§ WORK TASK
Nothing but the records, repeated word for word and free of pictures, belongs in the answer.

Detected change data

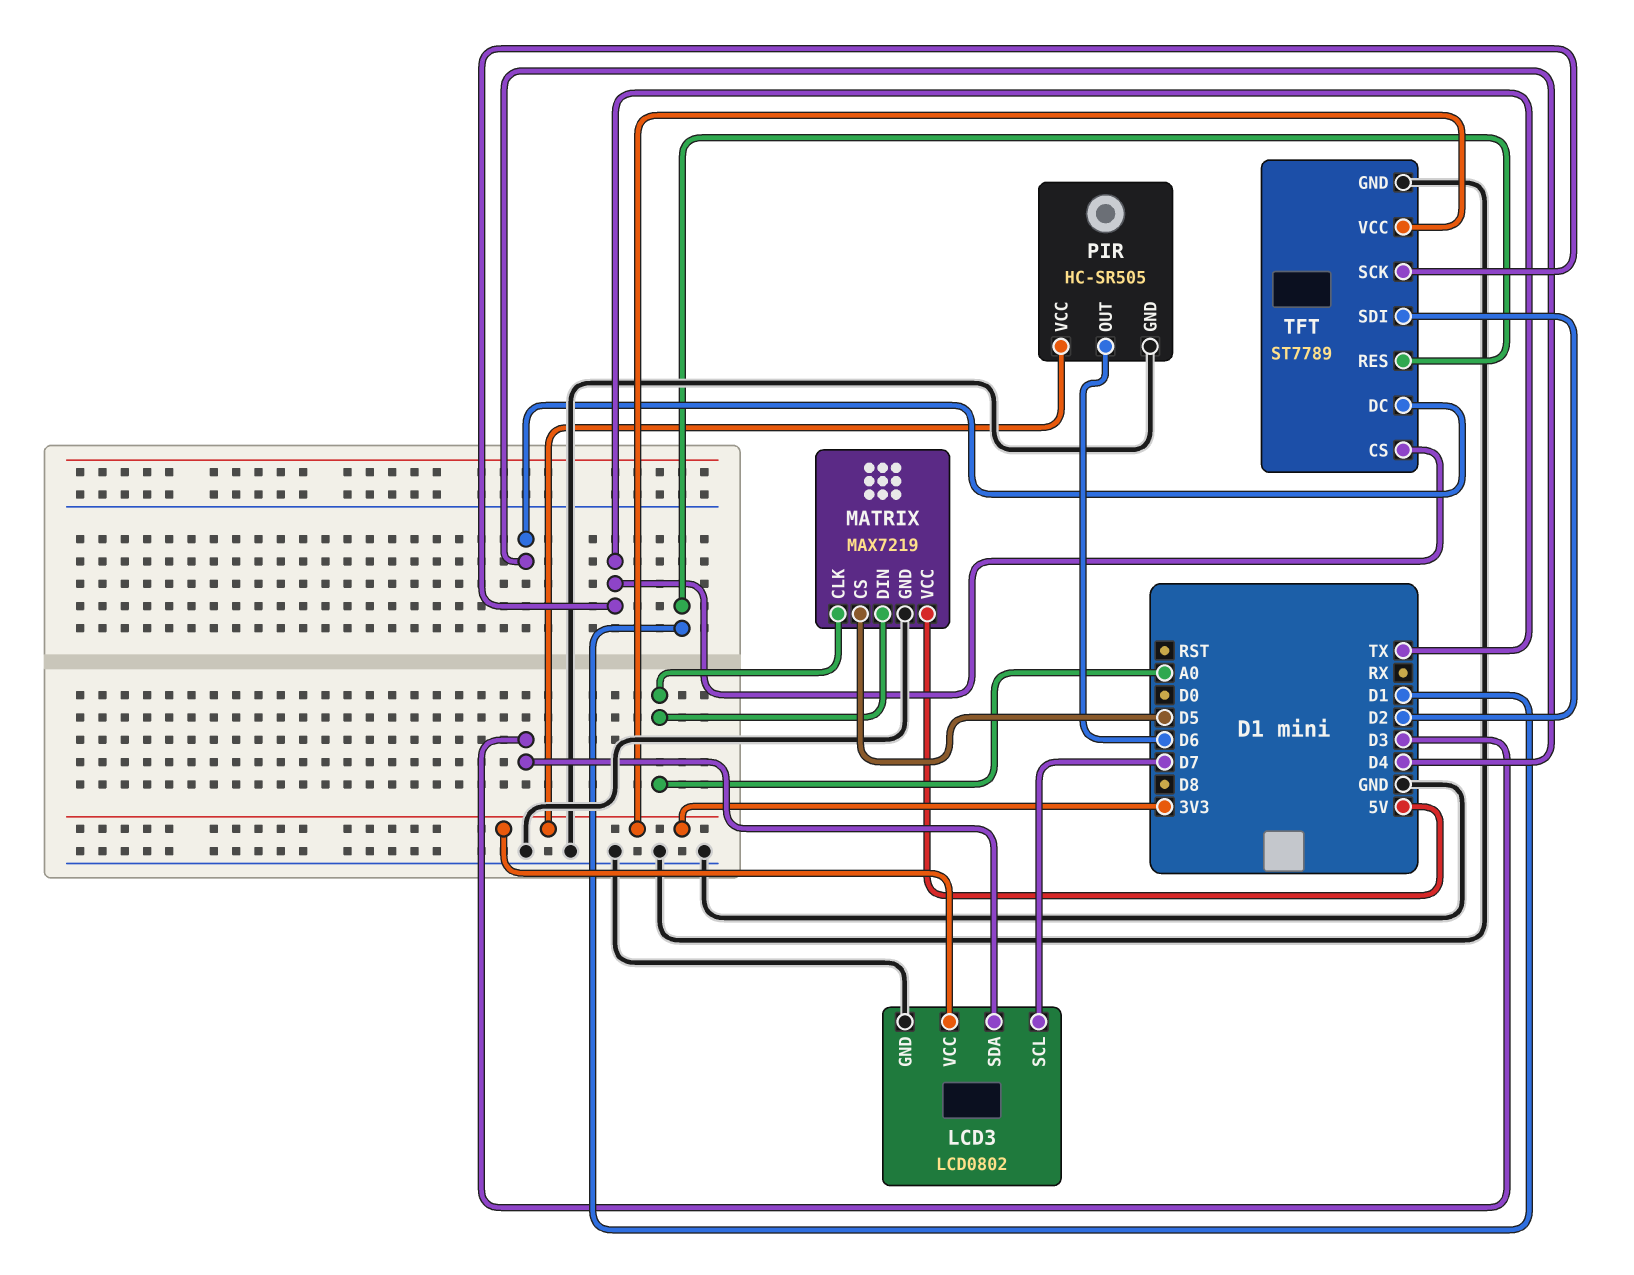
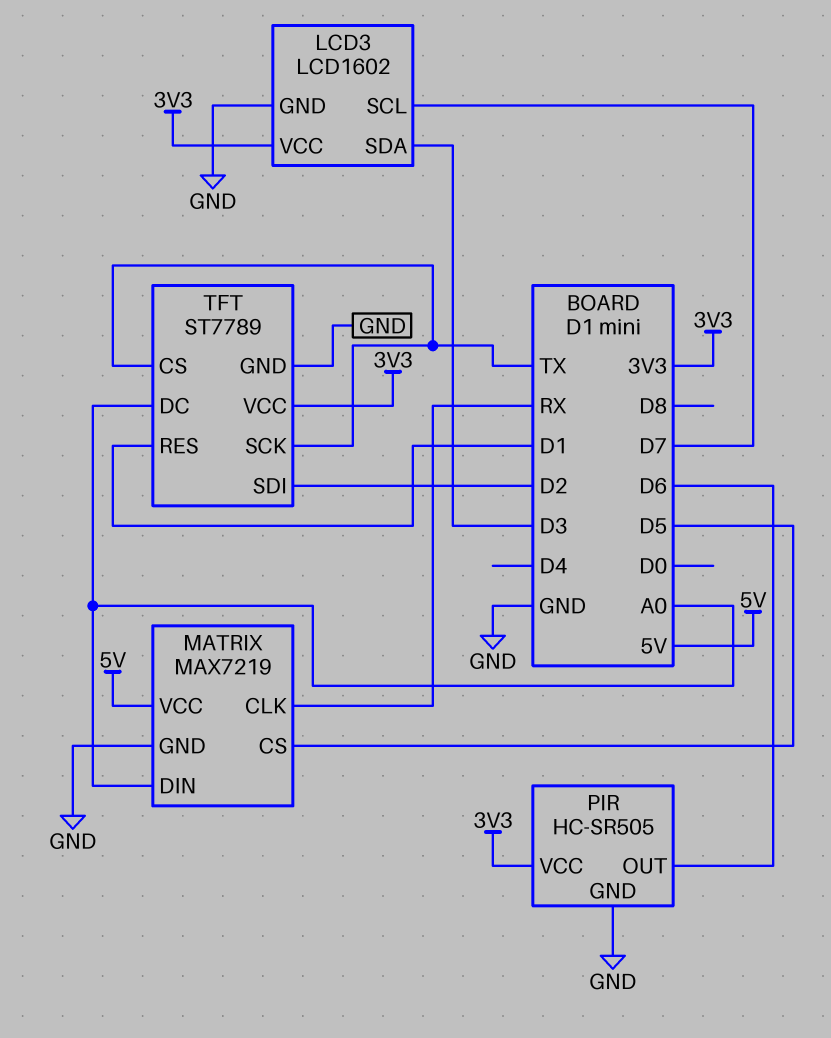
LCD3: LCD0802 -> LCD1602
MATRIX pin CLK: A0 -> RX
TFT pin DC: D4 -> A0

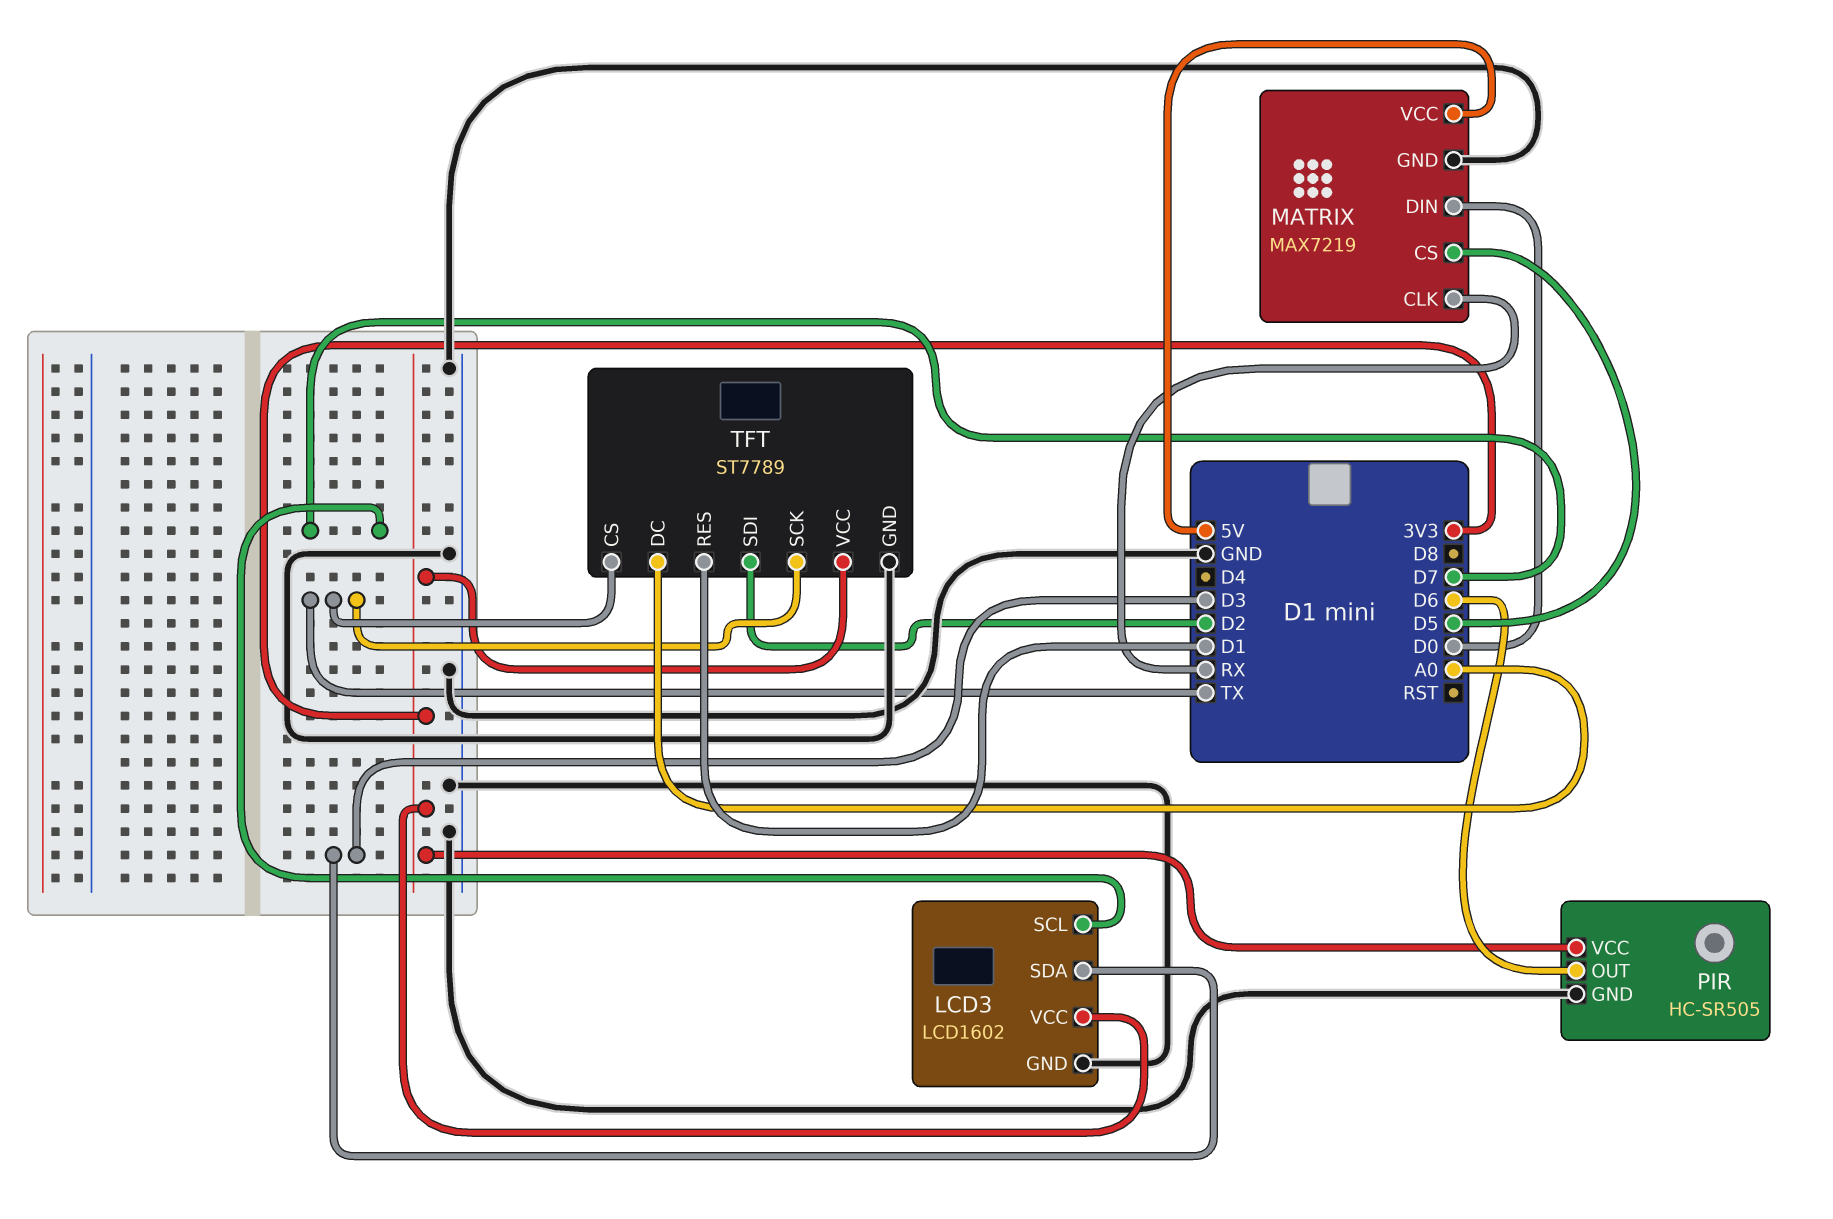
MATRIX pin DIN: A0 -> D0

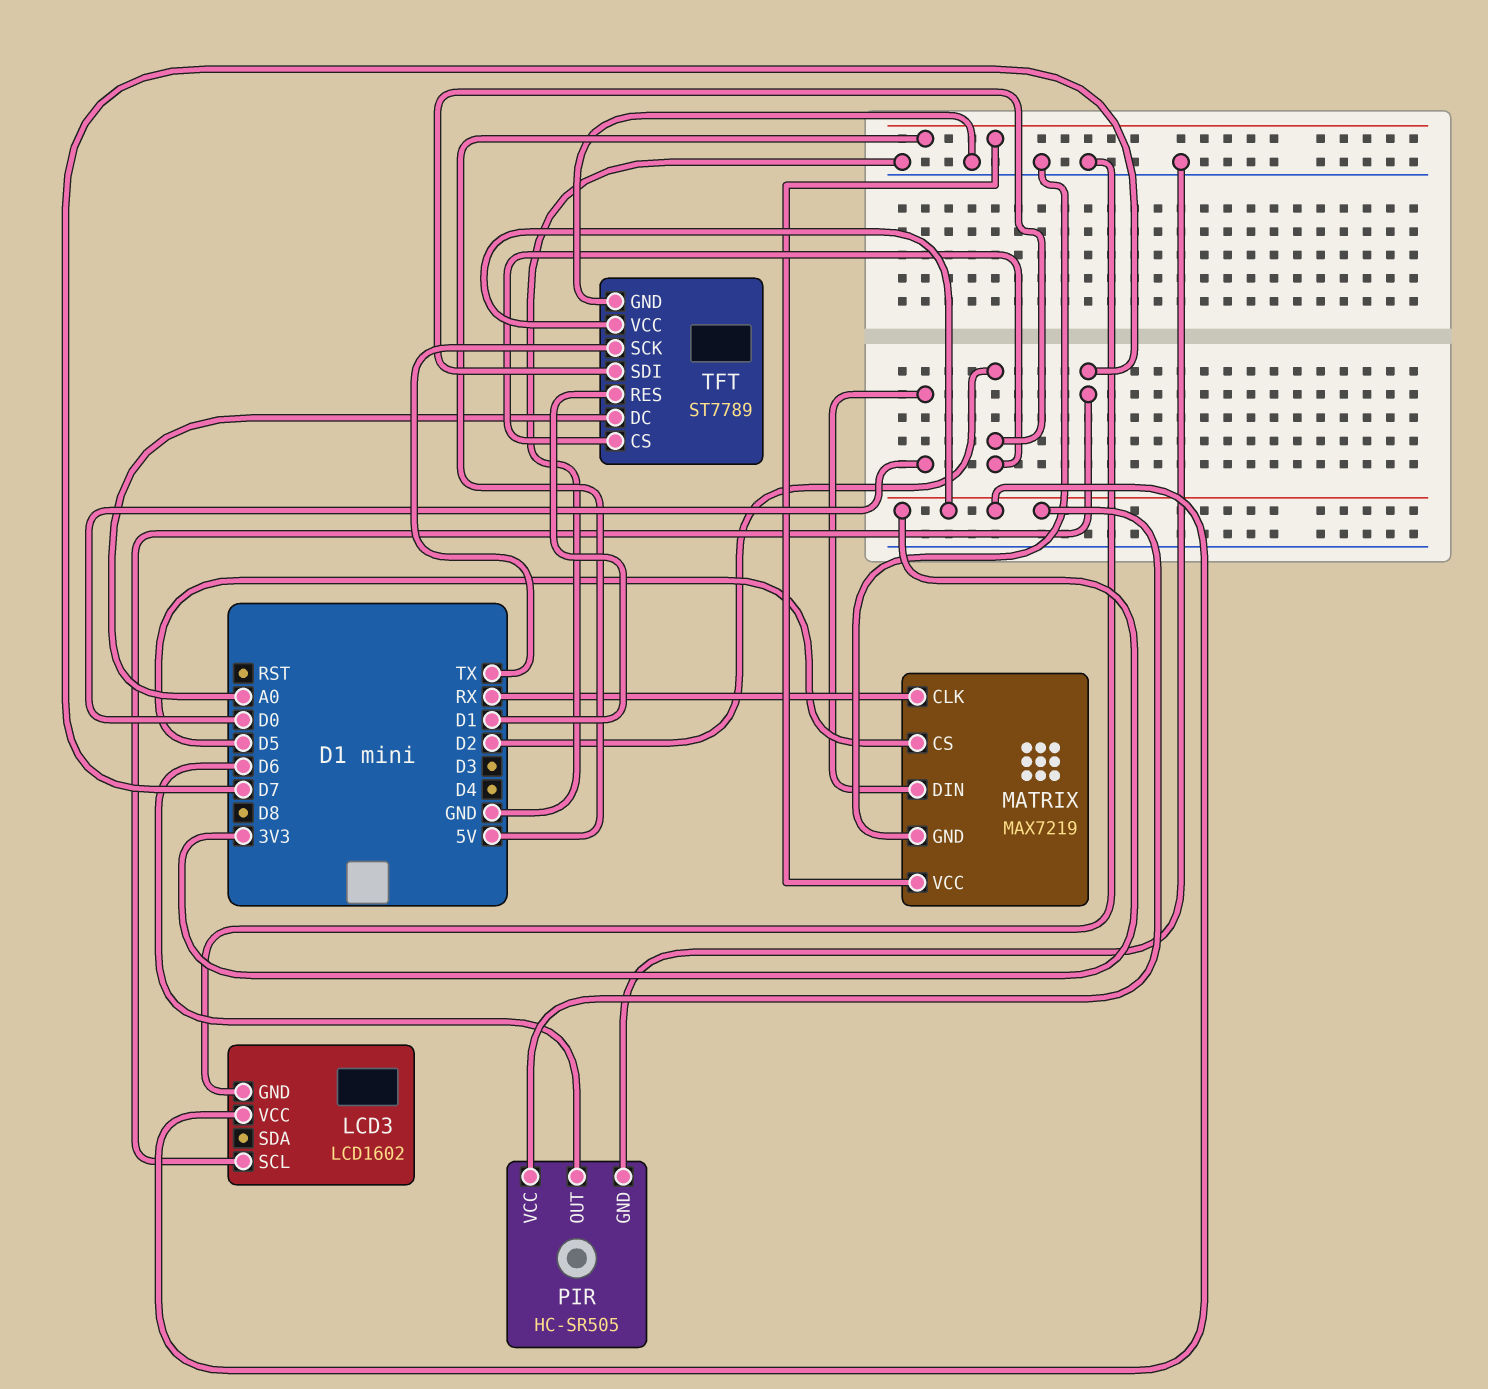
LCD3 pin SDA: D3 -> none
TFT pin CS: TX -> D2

§ WRITTEN ANSWER
LCD3: LCD0802 -> LCD1602
MATRIX pin CLK: A0 -> RX
TFT pin DC: D4 -> A0

MATRIX pin DIN: A0 -> D0

LCD3 pin SDA: D3 -> none
TFT pin CS: TX -> D2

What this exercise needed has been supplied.